* [Exercise aim] Every line of the material below that holds the string "none" should be copied.
-- Stored data follows --
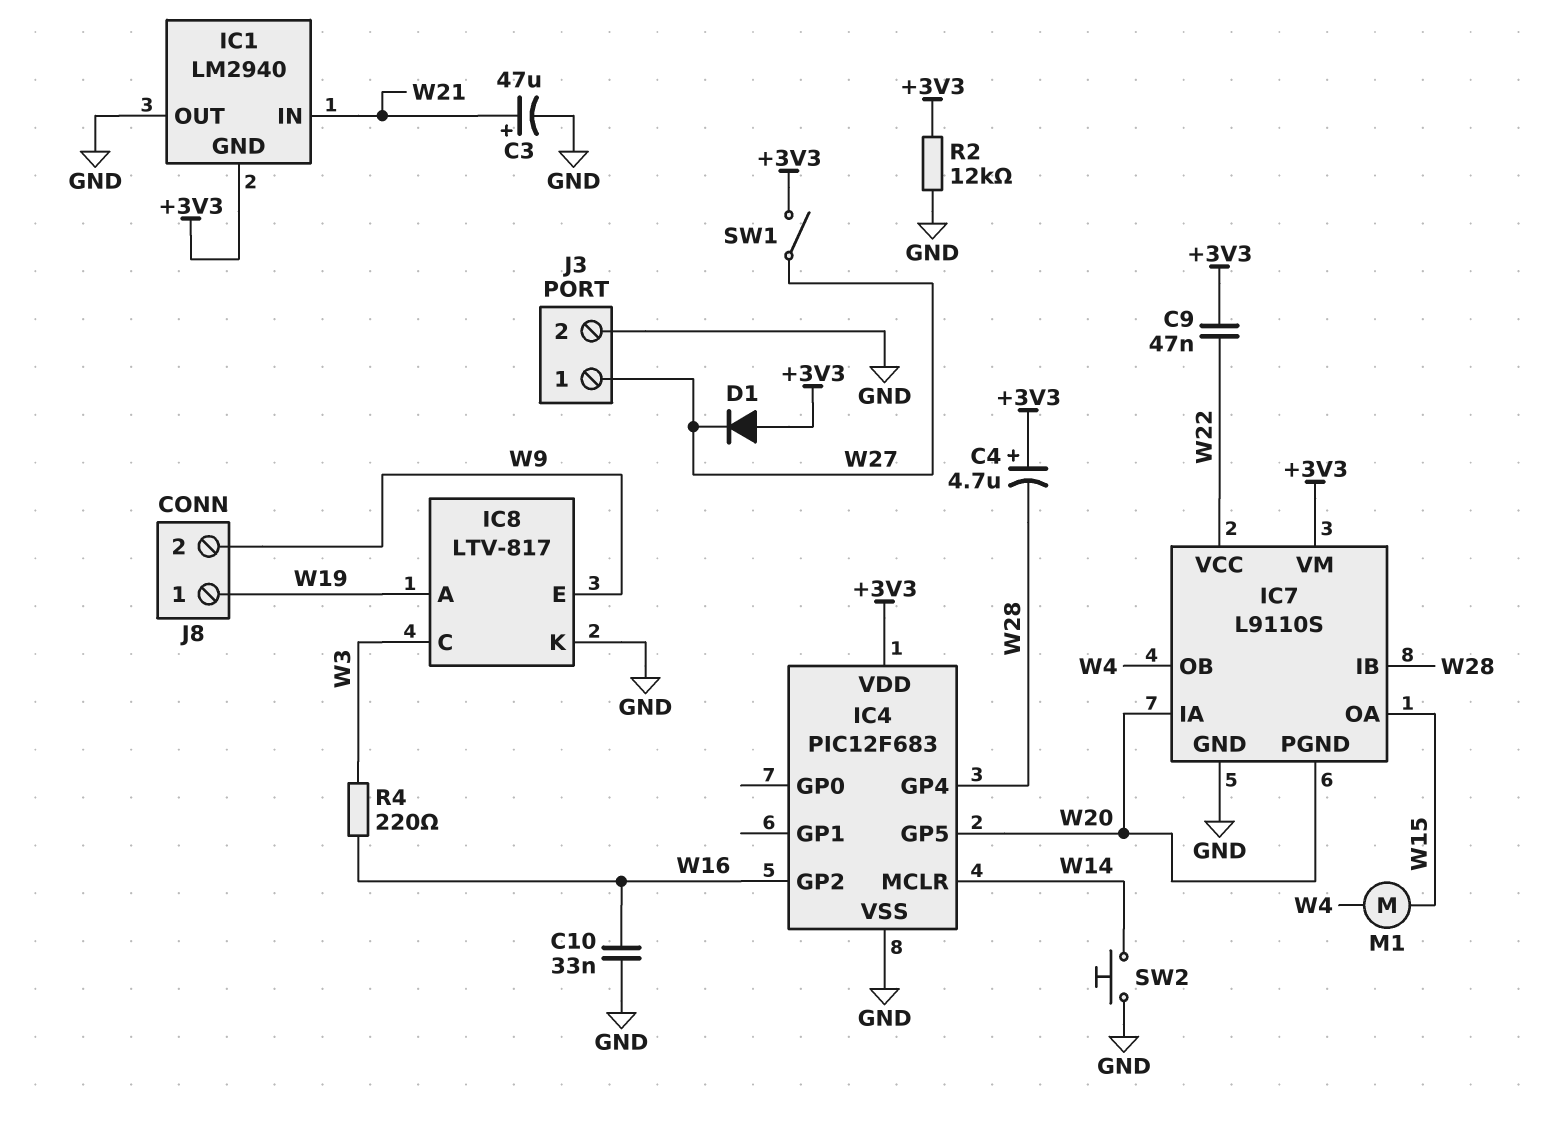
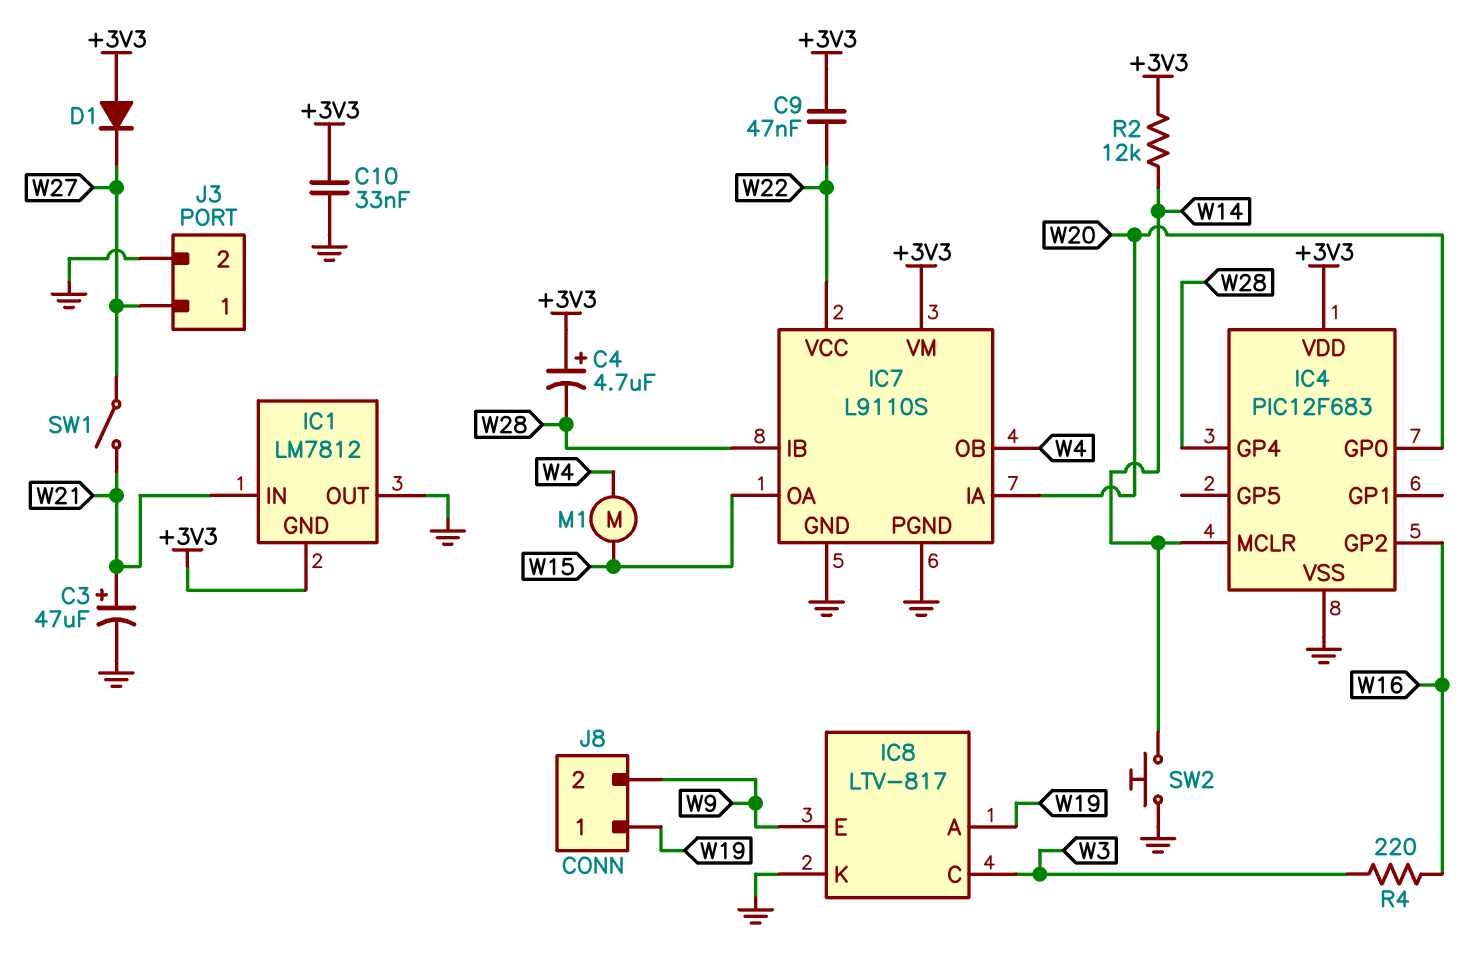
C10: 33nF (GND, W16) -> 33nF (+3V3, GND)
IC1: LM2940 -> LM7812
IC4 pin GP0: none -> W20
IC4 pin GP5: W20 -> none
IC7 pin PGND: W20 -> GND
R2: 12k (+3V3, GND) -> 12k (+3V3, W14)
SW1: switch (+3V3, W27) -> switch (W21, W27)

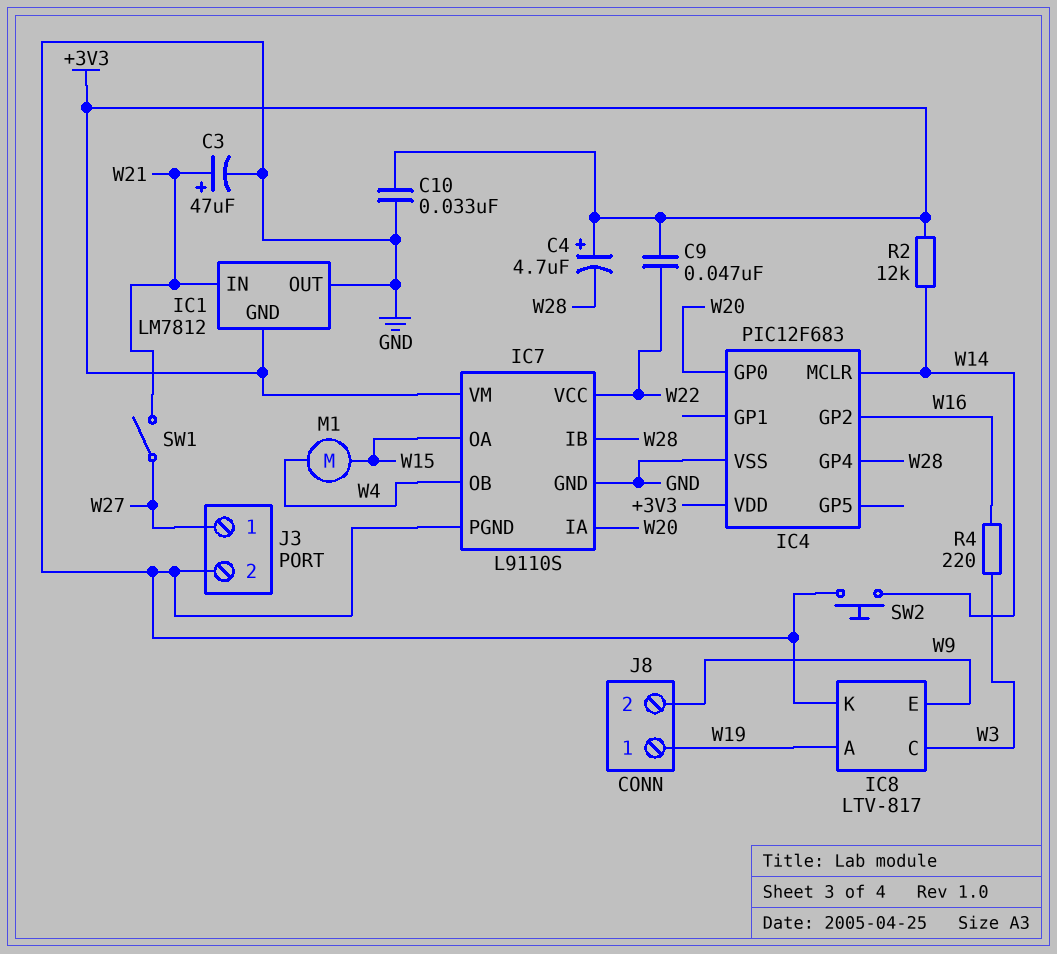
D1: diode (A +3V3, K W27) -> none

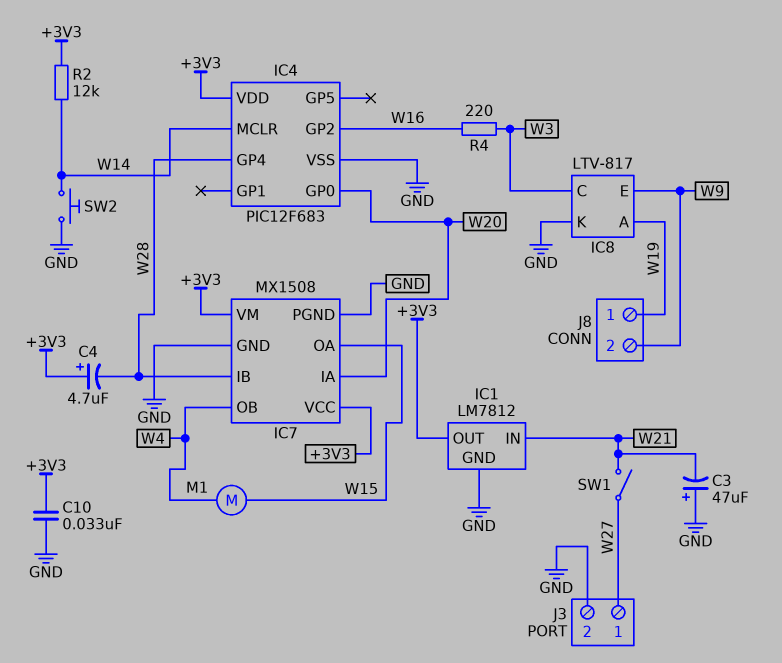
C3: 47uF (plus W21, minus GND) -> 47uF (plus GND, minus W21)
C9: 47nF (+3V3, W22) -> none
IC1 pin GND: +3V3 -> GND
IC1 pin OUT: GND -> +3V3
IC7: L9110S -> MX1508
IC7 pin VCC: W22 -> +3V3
-- Stored data concluded --
* [Exercise response]
IC4 pin GP0: none -> W20
IC4 pin GP5: W20 -> none
D1: diode (A +3V3, K W27) -> none
C9: 47nF (+3V3, W22) -> none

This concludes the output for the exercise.